=== INPUT ROWS ===

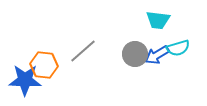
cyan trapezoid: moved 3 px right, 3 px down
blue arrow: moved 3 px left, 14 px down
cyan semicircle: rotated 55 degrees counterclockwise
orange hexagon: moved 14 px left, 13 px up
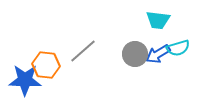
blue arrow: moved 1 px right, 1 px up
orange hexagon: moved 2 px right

===
=== INPUT ROWS ===

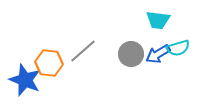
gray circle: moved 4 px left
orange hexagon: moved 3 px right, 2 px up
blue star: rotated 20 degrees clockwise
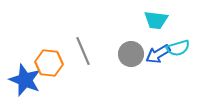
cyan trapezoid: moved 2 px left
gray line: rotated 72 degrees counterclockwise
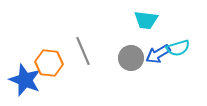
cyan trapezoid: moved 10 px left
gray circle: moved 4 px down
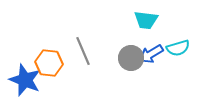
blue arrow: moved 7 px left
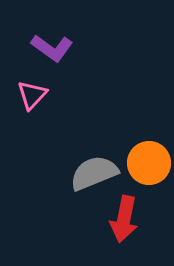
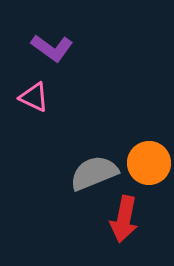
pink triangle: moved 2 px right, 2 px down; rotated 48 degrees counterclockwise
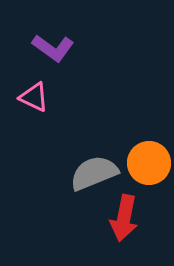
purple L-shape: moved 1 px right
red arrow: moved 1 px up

===

> _REQUIREMENT_
From the material above, copy word for word the lines from the one holding "blue arrow: moved 1 px right, 1 px up" through the one holding "orange hexagon: moved 2 px right", including both.

> _WRITTEN SOLUTION_
blue arrow: moved 1 px right, 1 px up
orange hexagon: moved 2 px right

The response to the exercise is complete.